* **Provided material**:
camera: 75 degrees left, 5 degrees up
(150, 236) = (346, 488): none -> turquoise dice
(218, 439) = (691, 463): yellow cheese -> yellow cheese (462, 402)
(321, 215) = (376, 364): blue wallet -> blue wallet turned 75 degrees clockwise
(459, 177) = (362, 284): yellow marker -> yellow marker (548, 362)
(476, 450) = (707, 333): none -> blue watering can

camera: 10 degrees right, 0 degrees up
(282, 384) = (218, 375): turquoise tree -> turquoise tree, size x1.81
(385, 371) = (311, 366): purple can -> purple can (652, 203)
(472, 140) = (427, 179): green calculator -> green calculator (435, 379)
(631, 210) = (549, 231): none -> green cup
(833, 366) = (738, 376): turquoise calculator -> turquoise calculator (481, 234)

==

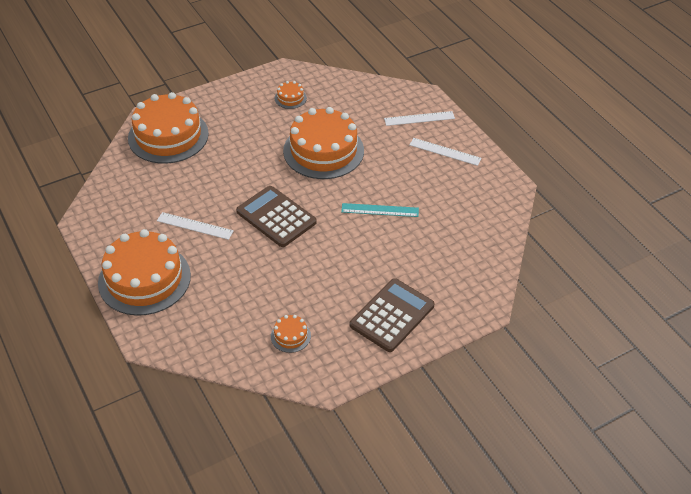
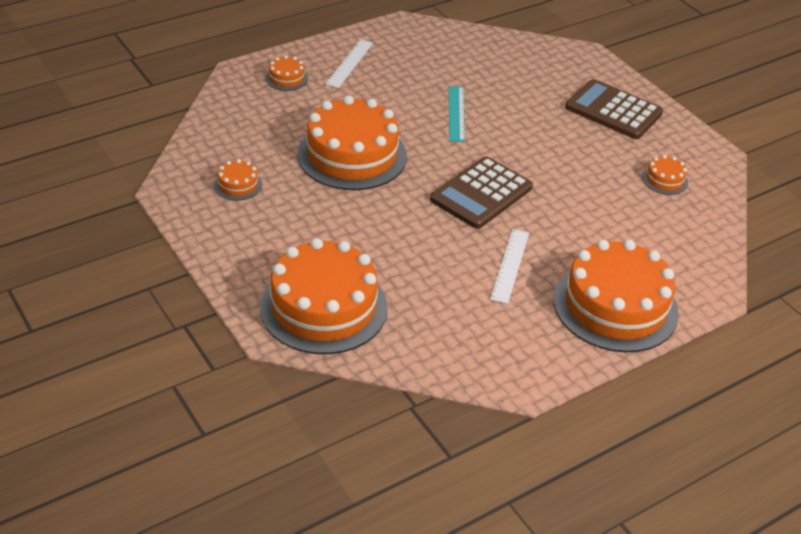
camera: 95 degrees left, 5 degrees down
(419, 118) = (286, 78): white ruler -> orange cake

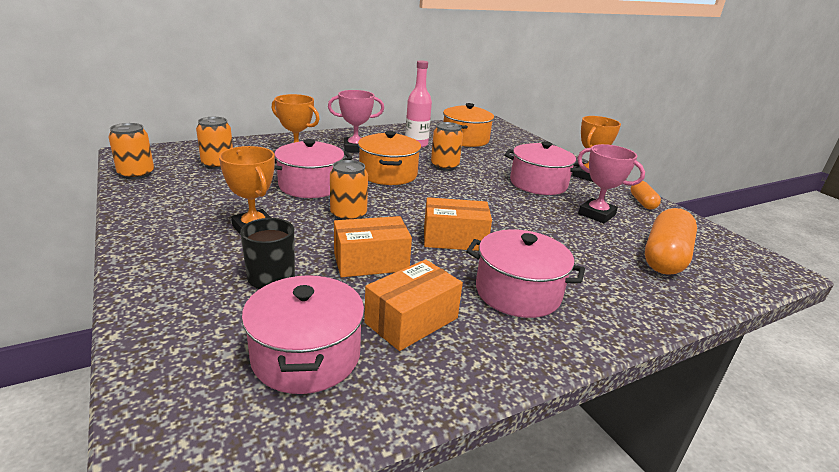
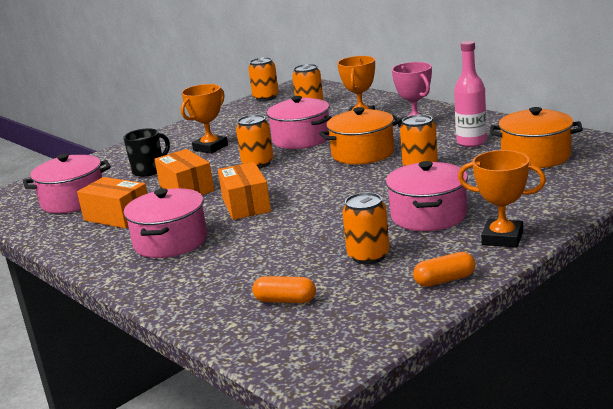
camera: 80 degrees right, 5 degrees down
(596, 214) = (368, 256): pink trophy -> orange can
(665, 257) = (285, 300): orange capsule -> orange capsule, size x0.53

...

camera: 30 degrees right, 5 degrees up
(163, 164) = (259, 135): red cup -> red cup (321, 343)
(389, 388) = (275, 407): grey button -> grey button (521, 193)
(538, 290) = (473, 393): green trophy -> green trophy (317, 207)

* **Task statement**:
All lines above between those holding "camera: 80 degrees right, 5 degrees down" and "(665, 257) = (285, 300): orange", inclusive, must be set down unchanged, and no other line may be included.

* **Task result**:
camera: 80 degrees right, 5 degrees down
(596, 214) = (368, 256): pink trophy -> orange can
(665, 257) = (285, 300): orange capsule -> orange capsule, size x0.53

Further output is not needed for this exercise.